**Required work**: What is needed is an exact copy of the lines in the entries below from the one holding "(532, 190) = (366, 127): blue" through the one holding "(510, 190) = (207, 286): black", pictures excluded.

Object matching data:
○ ○ ○ ○
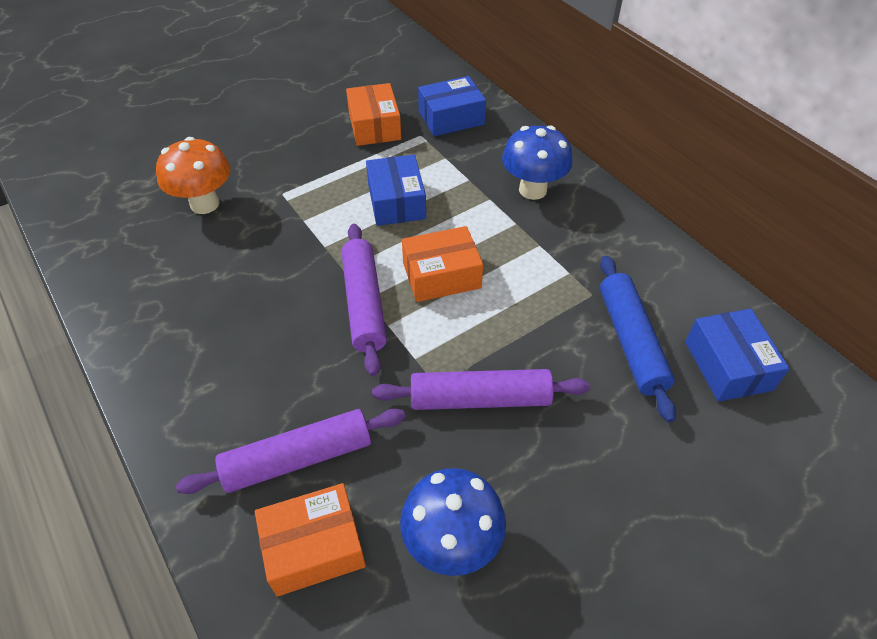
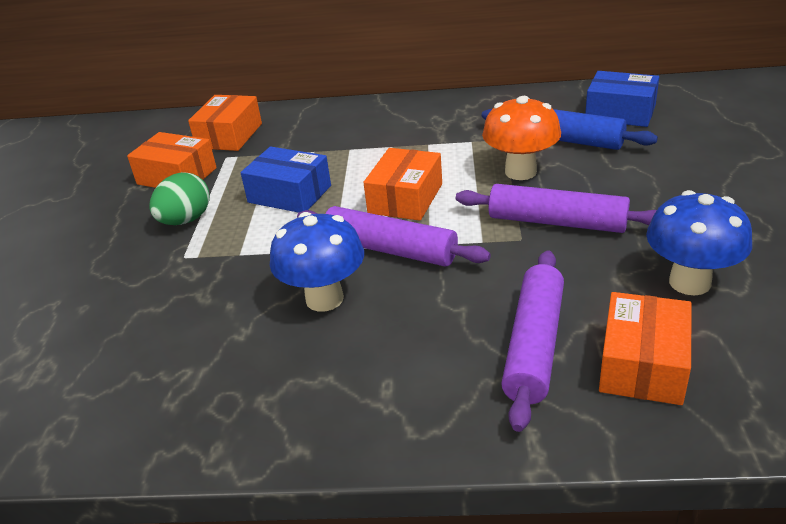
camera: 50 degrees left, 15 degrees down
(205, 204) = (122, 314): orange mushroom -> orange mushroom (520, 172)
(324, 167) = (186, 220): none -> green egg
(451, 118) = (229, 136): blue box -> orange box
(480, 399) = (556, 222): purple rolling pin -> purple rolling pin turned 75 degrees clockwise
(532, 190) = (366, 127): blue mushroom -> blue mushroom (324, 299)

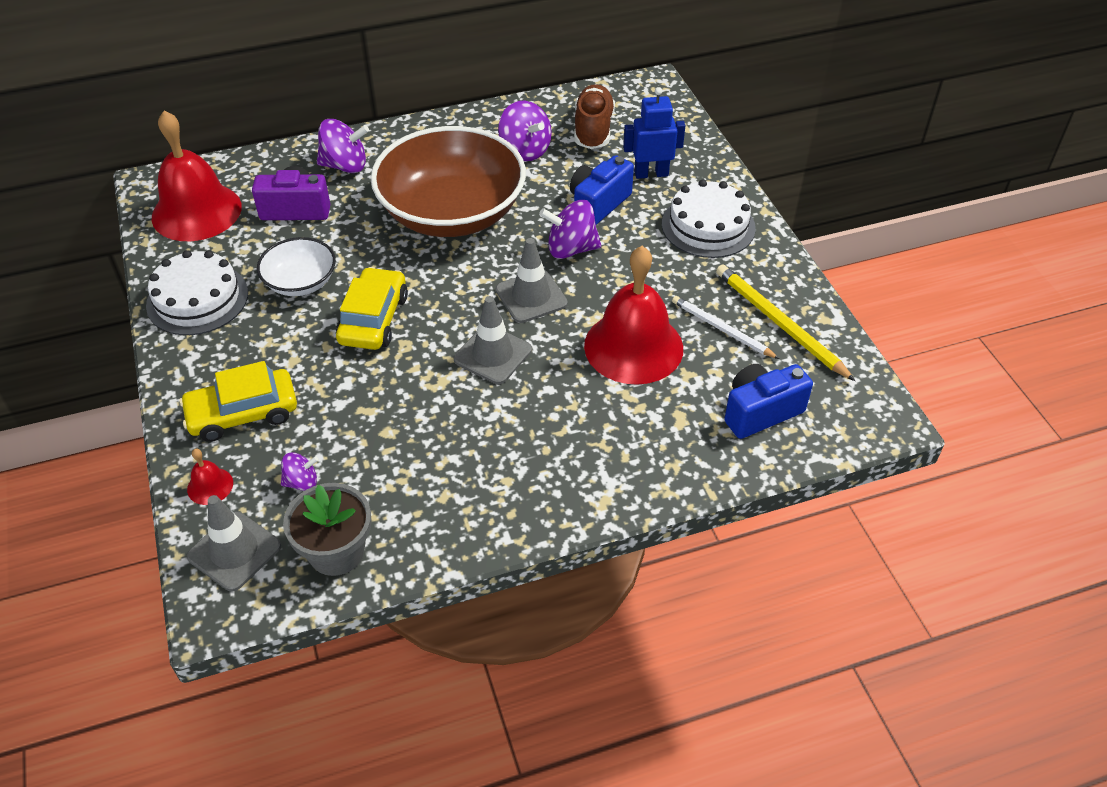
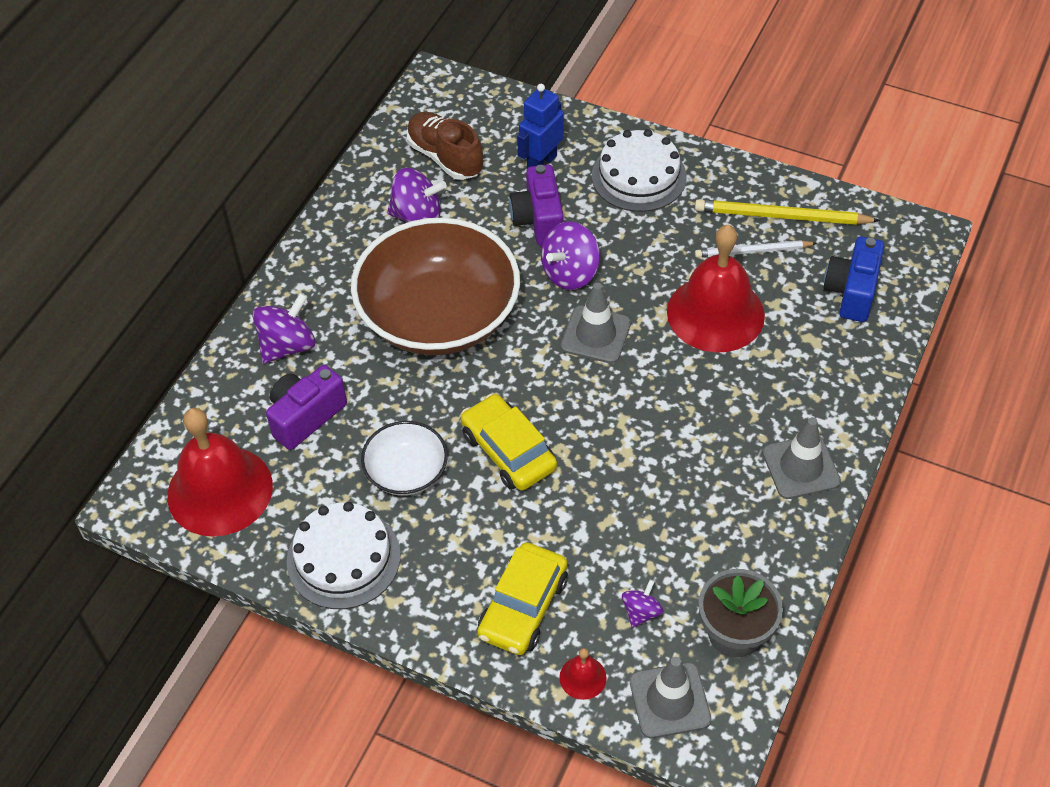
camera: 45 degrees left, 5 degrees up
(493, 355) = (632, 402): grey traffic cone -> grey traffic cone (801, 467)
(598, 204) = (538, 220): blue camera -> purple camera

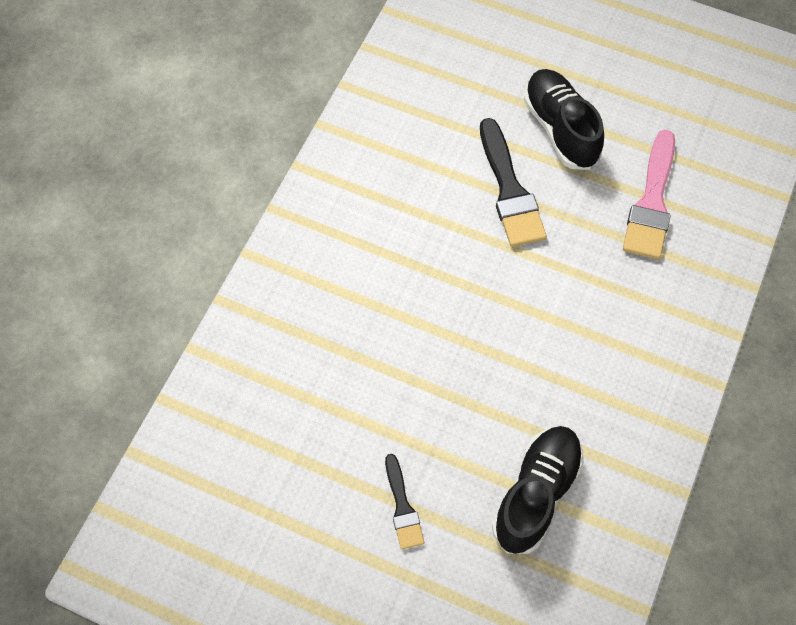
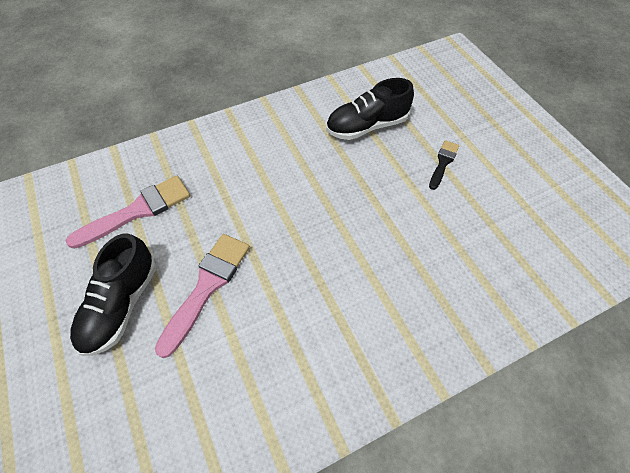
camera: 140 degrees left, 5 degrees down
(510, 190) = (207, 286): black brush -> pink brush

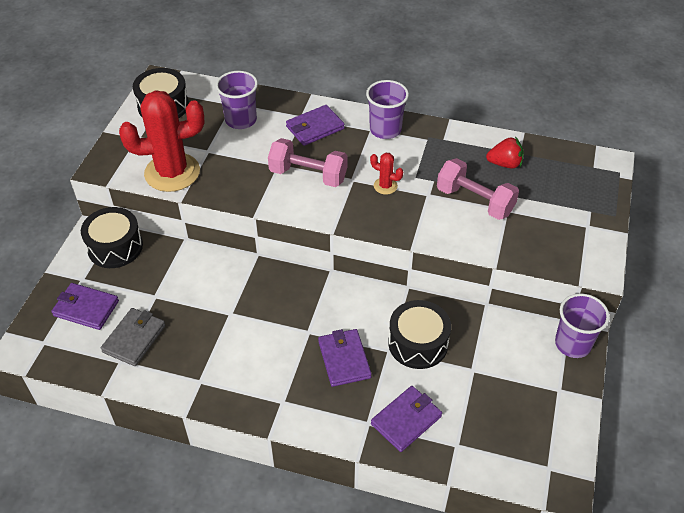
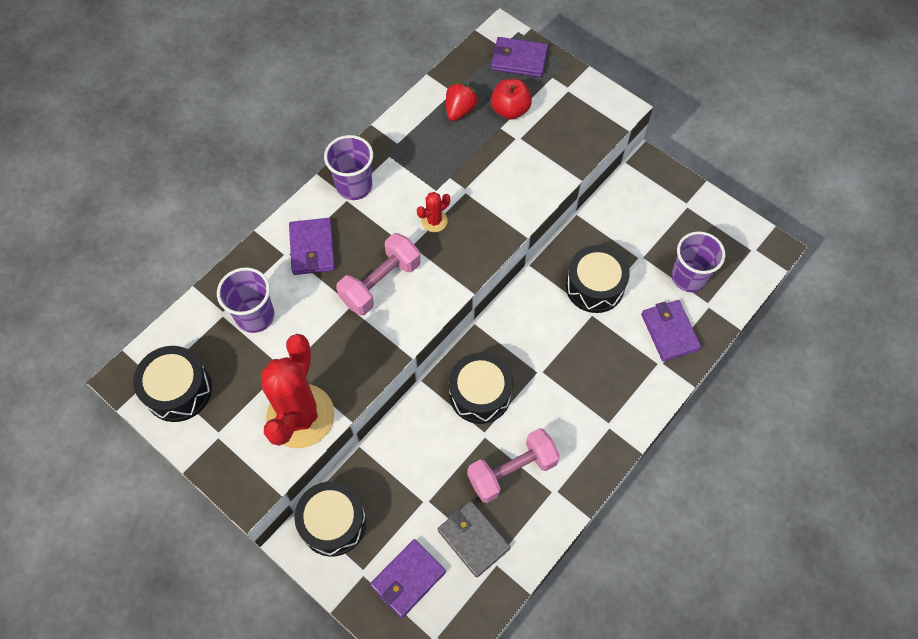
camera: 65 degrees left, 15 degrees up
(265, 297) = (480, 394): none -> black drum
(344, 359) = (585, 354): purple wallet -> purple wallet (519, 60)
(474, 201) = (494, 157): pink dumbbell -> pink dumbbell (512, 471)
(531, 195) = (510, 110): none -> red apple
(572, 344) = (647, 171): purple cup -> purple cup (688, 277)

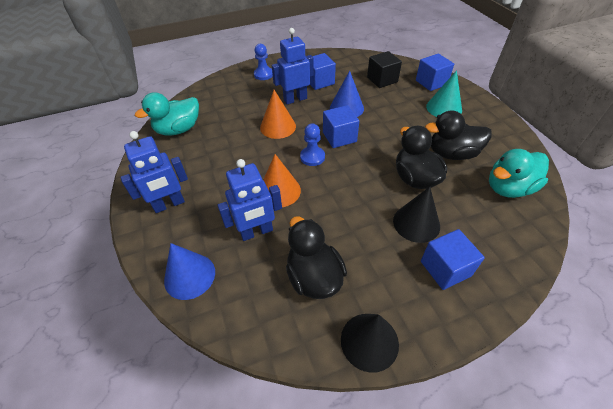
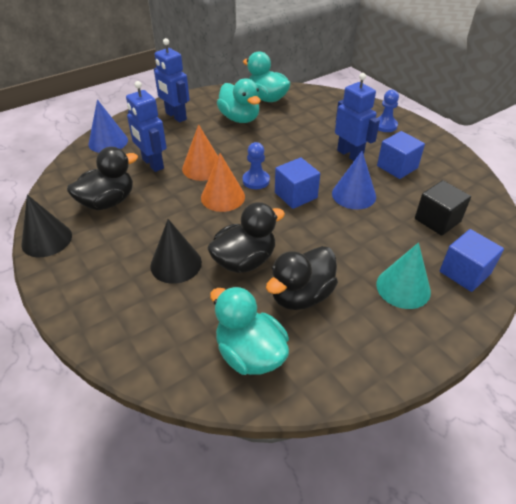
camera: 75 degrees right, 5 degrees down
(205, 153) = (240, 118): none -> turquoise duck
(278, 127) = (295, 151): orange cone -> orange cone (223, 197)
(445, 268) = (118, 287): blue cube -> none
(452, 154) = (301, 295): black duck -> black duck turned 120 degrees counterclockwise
○ ○ ○ ○
**Solution for this exercise**:
(532, 190) = (366, 127): blue mushroom -> blue mushroom (324, 299)

camera: 45 degrees left, 5 degrees up
(493, 355) = (632, 402): grey traffic cone -> grey traffic cone (801, 467)
(598, 204) = (538, 220): blue camera -> purple camera

camera: 140 degrees left, 5 degrees down
(510, 190) = (207, 286): black brush -> pink brush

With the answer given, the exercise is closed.